Copy the data verbatim, beginning with its first line and stopping after the line that contains "RLG: none -> 5:21".

--- START OF Data provided ---

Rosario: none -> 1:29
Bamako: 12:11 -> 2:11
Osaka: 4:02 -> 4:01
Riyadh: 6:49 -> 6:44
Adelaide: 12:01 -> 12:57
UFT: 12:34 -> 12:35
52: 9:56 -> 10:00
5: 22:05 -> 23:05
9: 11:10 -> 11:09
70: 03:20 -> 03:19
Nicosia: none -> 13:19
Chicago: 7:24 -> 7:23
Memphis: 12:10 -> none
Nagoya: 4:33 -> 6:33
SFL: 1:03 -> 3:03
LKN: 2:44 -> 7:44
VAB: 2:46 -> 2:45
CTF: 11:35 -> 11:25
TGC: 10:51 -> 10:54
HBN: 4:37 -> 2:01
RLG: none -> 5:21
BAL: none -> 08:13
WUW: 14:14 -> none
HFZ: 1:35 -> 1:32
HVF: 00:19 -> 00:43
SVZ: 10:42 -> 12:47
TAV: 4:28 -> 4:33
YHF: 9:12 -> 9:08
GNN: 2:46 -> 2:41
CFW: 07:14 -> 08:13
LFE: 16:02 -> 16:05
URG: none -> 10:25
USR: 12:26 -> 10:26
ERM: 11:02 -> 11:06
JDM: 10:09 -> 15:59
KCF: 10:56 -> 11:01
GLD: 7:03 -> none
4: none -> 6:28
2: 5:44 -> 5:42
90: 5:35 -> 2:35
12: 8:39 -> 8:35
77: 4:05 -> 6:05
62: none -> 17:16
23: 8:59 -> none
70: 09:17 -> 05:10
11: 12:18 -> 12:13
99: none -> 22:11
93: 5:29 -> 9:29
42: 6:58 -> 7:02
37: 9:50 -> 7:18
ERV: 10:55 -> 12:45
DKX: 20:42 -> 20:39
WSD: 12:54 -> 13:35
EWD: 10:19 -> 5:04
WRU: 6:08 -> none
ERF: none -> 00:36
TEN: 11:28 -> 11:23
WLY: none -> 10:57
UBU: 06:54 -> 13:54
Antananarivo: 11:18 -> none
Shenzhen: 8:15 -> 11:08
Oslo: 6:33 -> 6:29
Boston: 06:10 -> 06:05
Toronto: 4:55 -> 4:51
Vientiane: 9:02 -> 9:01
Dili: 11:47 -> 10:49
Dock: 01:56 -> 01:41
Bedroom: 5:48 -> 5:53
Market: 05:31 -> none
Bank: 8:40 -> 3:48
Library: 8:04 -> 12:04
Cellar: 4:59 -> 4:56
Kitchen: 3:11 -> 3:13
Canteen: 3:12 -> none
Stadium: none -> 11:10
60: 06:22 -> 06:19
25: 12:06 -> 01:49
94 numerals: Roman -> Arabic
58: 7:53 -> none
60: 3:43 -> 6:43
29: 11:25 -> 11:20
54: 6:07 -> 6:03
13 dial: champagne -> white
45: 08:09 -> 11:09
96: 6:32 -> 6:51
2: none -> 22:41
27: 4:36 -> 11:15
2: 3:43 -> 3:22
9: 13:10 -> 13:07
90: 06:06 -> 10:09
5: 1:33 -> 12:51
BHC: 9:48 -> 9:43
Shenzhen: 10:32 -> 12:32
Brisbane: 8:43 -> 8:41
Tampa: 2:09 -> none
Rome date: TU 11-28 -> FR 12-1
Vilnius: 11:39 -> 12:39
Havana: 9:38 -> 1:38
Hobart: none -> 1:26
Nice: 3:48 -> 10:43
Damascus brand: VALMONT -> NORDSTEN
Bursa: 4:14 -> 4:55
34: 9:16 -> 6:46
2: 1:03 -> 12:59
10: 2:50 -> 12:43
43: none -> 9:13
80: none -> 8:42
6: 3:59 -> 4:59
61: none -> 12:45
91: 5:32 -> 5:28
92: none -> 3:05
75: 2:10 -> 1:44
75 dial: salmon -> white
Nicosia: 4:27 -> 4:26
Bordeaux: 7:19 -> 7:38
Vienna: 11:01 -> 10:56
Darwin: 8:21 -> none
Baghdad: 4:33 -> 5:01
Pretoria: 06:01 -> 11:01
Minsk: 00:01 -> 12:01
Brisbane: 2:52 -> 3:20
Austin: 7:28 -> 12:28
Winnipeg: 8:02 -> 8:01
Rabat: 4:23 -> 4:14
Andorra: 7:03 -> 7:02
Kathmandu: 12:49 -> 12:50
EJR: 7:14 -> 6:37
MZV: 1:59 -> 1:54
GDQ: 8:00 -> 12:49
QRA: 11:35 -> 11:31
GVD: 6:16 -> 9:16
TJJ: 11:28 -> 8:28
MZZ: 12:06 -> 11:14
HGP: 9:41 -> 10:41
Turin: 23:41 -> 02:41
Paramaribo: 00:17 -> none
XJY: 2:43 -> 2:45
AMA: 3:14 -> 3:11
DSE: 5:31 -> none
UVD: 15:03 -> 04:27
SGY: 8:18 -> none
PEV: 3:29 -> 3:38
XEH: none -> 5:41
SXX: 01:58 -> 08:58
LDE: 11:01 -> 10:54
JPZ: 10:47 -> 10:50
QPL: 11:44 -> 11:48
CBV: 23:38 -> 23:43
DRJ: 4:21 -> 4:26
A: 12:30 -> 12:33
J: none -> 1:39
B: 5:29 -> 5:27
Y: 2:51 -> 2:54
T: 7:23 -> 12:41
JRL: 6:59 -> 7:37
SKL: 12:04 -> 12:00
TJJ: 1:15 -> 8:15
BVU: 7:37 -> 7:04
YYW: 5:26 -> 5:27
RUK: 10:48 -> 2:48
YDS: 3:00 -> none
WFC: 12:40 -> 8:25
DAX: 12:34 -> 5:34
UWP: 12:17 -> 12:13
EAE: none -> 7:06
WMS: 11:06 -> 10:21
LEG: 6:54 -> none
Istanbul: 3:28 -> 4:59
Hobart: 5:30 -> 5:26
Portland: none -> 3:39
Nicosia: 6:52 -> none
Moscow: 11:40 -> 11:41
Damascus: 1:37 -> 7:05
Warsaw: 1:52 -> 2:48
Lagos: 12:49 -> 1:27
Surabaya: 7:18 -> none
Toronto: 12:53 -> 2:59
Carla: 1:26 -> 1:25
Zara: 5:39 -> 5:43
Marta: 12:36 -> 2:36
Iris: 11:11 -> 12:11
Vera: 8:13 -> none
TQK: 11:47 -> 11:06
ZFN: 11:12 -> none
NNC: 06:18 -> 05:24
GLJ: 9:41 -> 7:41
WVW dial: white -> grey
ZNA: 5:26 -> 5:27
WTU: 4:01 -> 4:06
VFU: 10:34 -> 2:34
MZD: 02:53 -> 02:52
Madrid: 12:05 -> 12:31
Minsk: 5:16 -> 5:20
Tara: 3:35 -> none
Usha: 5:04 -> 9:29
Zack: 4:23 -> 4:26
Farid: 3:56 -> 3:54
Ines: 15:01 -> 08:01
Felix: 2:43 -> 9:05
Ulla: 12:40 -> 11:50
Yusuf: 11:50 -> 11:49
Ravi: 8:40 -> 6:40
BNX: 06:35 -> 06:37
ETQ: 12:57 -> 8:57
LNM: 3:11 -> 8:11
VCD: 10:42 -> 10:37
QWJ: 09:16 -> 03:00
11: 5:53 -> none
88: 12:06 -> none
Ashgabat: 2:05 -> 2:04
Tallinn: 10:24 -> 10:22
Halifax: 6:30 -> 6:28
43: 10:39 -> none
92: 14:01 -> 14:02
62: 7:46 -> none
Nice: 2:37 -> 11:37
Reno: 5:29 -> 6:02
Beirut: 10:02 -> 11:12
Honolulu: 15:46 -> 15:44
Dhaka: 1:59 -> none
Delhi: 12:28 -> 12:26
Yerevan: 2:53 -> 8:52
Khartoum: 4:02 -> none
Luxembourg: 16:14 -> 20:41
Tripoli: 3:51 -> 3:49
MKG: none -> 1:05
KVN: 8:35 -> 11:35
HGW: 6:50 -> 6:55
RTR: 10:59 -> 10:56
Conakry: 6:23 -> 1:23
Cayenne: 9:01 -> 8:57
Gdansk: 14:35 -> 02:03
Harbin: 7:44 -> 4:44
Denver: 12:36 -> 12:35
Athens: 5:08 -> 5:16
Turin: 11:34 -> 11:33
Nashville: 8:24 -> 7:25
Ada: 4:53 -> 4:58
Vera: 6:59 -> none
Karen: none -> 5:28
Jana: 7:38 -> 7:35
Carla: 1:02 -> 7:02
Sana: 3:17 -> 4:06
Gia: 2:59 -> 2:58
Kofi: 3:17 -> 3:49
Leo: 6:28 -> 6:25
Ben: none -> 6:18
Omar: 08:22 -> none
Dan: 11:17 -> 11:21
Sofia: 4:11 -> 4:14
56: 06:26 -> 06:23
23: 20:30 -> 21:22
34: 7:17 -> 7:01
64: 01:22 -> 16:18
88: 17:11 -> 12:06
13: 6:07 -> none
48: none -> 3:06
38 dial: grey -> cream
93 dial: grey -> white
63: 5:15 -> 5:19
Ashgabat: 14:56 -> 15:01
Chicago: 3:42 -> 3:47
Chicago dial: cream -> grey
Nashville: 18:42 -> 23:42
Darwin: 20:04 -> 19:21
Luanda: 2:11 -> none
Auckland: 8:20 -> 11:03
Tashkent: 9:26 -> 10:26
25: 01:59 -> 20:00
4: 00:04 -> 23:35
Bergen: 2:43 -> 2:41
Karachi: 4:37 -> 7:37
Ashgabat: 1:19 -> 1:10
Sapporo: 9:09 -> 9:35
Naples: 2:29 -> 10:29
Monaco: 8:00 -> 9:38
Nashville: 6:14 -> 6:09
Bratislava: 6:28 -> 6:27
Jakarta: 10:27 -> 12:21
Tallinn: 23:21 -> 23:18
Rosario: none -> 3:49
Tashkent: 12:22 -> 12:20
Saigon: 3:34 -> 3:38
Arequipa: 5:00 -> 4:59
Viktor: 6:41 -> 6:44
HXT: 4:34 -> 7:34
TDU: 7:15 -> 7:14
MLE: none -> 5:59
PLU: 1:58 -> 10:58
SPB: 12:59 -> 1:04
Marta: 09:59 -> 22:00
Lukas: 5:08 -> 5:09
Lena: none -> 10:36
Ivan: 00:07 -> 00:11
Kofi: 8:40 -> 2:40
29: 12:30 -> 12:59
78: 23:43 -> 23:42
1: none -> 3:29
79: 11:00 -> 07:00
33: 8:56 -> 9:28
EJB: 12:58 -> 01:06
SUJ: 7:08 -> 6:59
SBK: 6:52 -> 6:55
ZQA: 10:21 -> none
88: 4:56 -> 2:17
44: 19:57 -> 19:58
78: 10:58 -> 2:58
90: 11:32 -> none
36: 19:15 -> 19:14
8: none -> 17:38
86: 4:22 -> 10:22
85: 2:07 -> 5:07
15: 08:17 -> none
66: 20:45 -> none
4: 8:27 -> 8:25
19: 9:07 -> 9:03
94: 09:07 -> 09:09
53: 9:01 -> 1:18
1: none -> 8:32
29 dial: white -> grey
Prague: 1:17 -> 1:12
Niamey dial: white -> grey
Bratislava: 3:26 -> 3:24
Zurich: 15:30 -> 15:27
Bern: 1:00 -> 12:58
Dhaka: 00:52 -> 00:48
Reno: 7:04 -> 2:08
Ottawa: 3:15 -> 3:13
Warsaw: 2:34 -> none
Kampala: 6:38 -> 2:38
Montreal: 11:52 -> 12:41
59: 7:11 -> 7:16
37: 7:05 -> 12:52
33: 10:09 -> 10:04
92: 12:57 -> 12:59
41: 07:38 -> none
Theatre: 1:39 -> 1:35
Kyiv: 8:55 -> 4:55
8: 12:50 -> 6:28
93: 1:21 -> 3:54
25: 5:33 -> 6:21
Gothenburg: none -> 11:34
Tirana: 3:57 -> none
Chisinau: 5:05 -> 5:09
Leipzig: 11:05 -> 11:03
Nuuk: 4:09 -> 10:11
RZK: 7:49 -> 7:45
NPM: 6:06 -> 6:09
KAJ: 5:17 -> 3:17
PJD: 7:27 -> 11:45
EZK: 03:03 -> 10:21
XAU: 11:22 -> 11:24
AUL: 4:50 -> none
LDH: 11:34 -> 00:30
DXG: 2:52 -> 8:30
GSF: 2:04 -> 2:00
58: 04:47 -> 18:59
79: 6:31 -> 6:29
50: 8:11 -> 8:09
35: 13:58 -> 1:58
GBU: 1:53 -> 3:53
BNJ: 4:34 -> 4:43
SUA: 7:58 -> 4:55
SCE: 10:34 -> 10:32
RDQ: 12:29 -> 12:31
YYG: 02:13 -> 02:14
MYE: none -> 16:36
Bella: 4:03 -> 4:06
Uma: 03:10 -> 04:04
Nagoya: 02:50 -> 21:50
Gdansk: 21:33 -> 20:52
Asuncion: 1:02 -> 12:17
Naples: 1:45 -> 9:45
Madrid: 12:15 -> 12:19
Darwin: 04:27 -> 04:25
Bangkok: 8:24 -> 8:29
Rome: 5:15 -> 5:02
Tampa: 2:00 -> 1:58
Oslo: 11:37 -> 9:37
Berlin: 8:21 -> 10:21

--- END OF Data provided ---

Exercise result:
Rosario: none -> 1:29
Bamako: 12:11 -> 2:11
Osaka: 4:02 -> 4:01
Riyadh: 6:49 -> 6:44
Adelaide: 12:01 -> 12:57
UFT: 12:34 -> 12:35
52: 9:56 -> 10:00
5: 22:05 -> 23:05
9: 11:10 -> 11:09
70: 03:20 -> 03:19
Nicosia: none -> 13:19
Chicago: 7:24 -> 7:23
Memphis: 12:10 -> none
Nagoya: 4:33 -> 6:33
SFL: 1:03 -> 3:03
LKN: 2:44 -> 7:44
VAB: 2:46 -> 2:45
CTF: 11:35 -> 11:25
TGC: 10:51 -> 10:54
HBN: 4:37 -> 2:01
RLG: none -> 5:21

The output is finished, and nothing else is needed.